» WORK TASK: Your copy should match the records exactly, except that no pictures appear in it.

*** GIVEN DATA ***

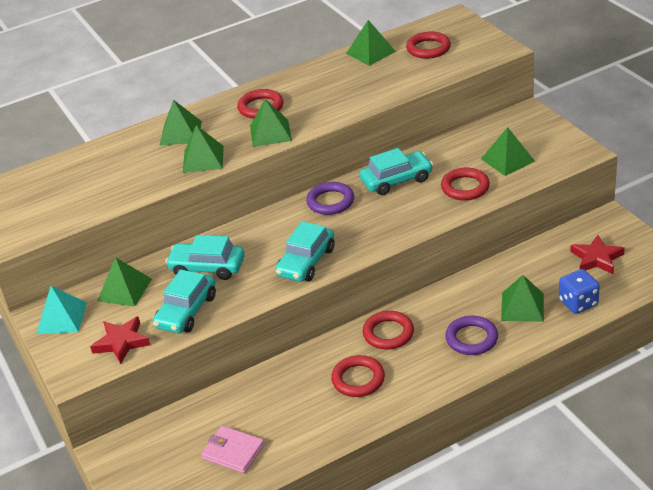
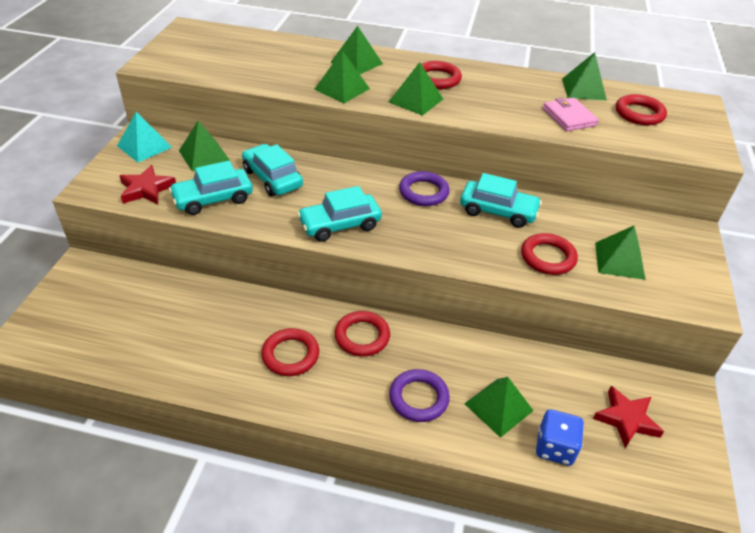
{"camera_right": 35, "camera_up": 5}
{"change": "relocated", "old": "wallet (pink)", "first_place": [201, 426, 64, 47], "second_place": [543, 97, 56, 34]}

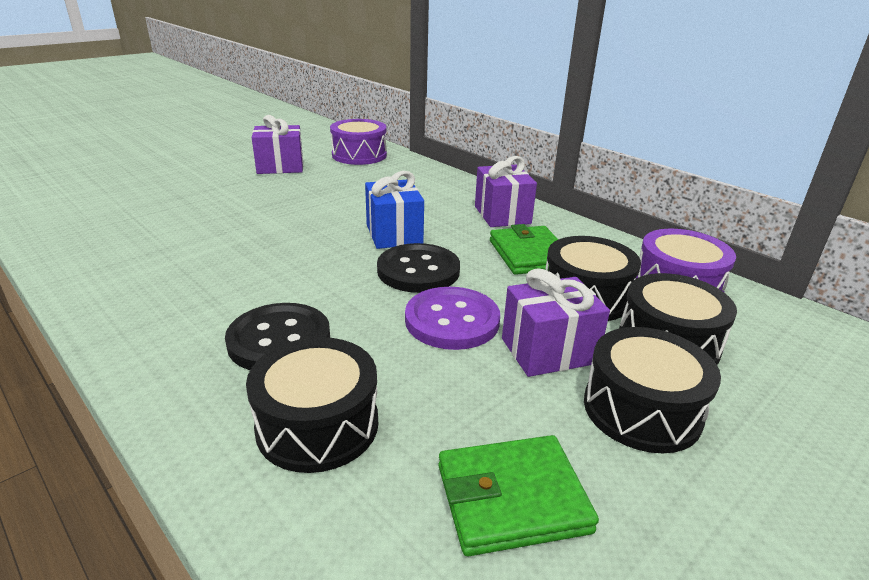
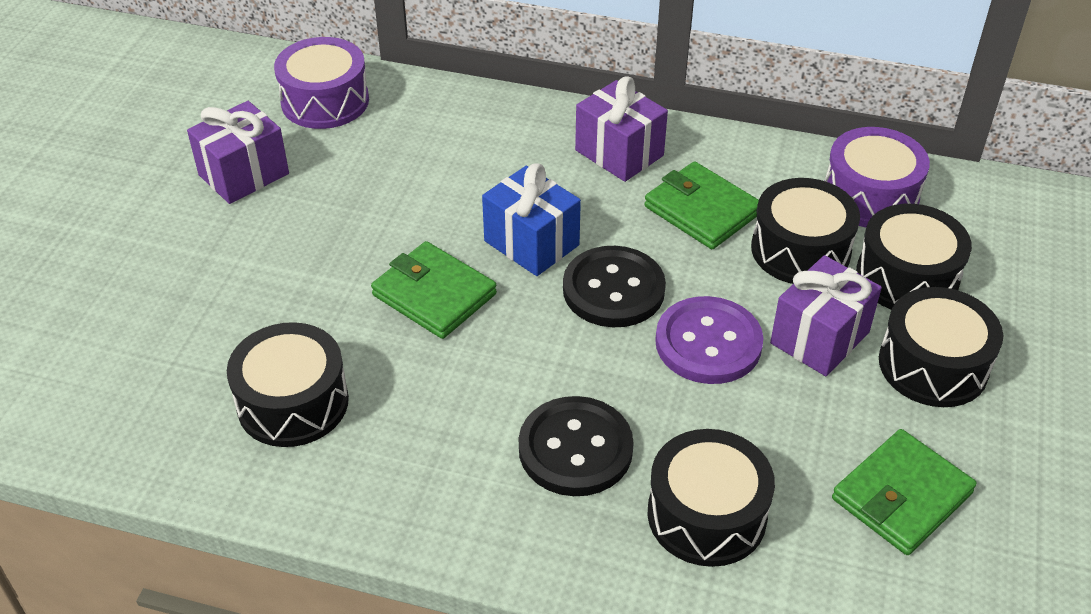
{"camera_right": -30, "camera_up": 15}
{"change": "appeared", "new": "drum (black)", "second_place": [227, 322, 122, 125]}
{"change": "appeared", "new": "wallet (green)", "second_place": [371, 241, 126, 98]}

*** End of GIVEN DATA ***

» ANSWER TO THE PROBLEM:
{"camera_right": 35, "camera_up": 5}
{"change": "relocated", "old": "wallet (pink)", "first_place": [201, 426, 64, 47], "second_place": [543, 97, 56, 34]}

{"camera_right": -30, "camera_up": 15}
{"change": "appeared", "new": "drum (black)", "second_place": [227, 322, 122, 125]}
{"change": "appeared", "new": "wallet (green)", "second_place": [371, 241, 126, 98]}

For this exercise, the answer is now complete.